#### [Assigned task]
Your task is to reproduce exactly the lines from the one containing "(419, 224) = (317, 131): brown" through the last line below, both ends included, and nothing else, with no pictures.
--------------------------------------------------
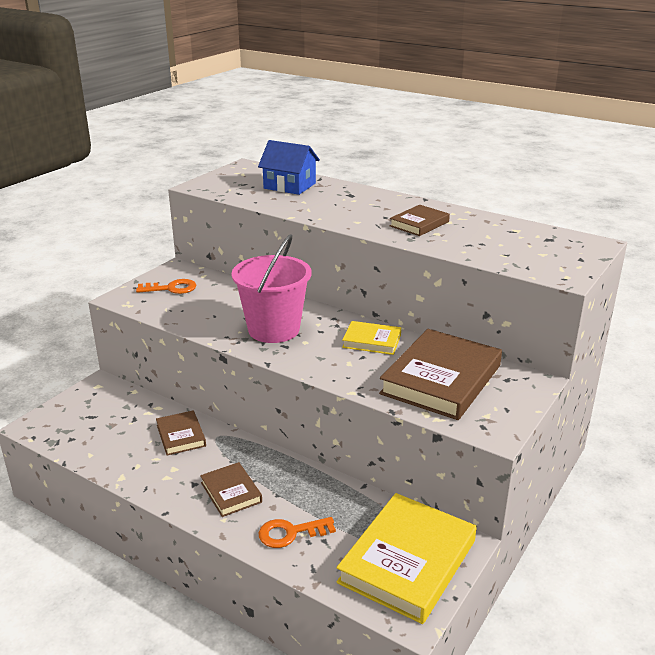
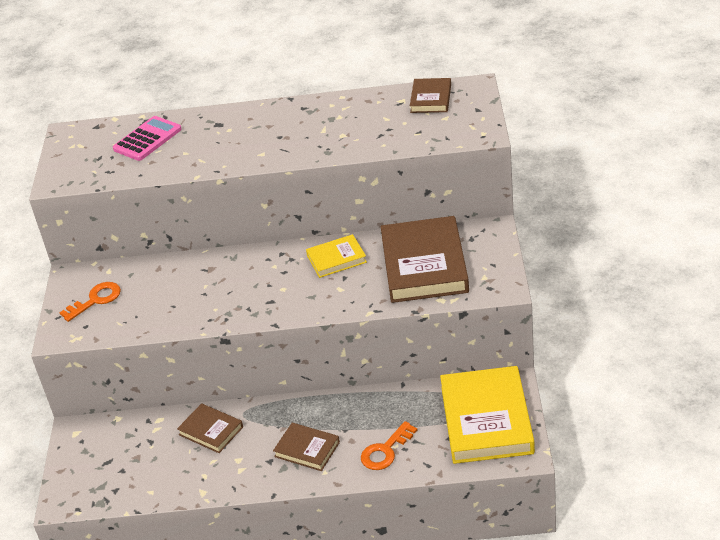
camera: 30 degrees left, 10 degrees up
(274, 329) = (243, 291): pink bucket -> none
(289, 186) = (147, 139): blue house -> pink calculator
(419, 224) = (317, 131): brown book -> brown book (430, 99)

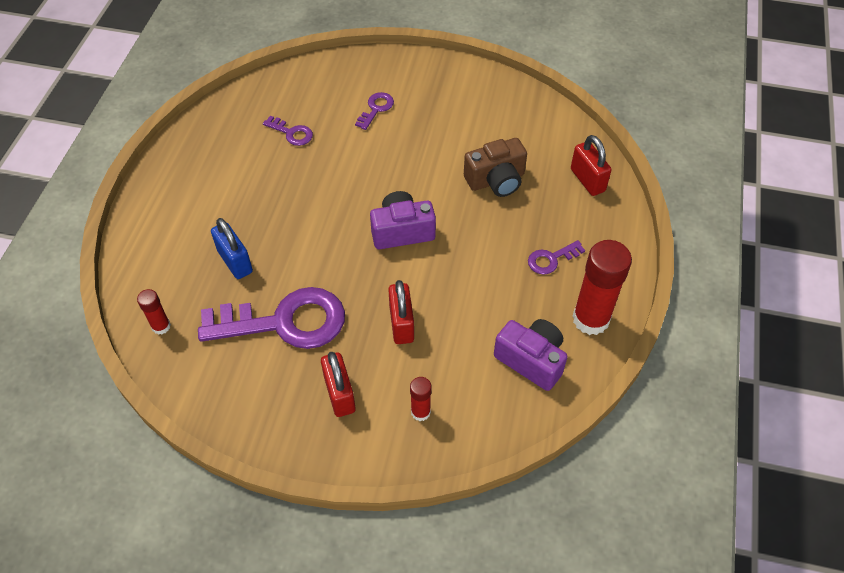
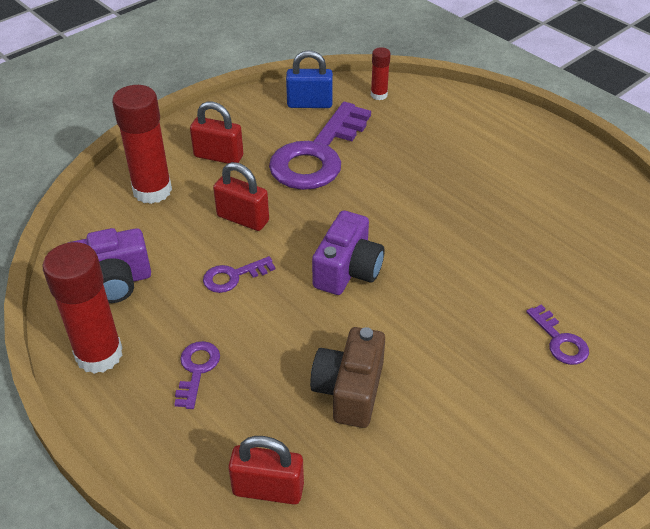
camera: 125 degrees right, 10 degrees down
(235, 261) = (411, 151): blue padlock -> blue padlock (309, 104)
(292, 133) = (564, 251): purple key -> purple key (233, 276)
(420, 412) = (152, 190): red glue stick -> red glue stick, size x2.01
--------------------------------------------------
#### [Task response]
(419, 224) = (317, 131): brown book -> brown book (430, 99)

camera: 125 degrees right, 10 degrees down
(235, 261) = (411, 151): blue padlock -> blue padlock (309, 104)
(292, 133) = (564, 251): purple key -> purple key (233, 276)
(420, 412) = (152, 190): red glue stick -> red glue stick, size x2.01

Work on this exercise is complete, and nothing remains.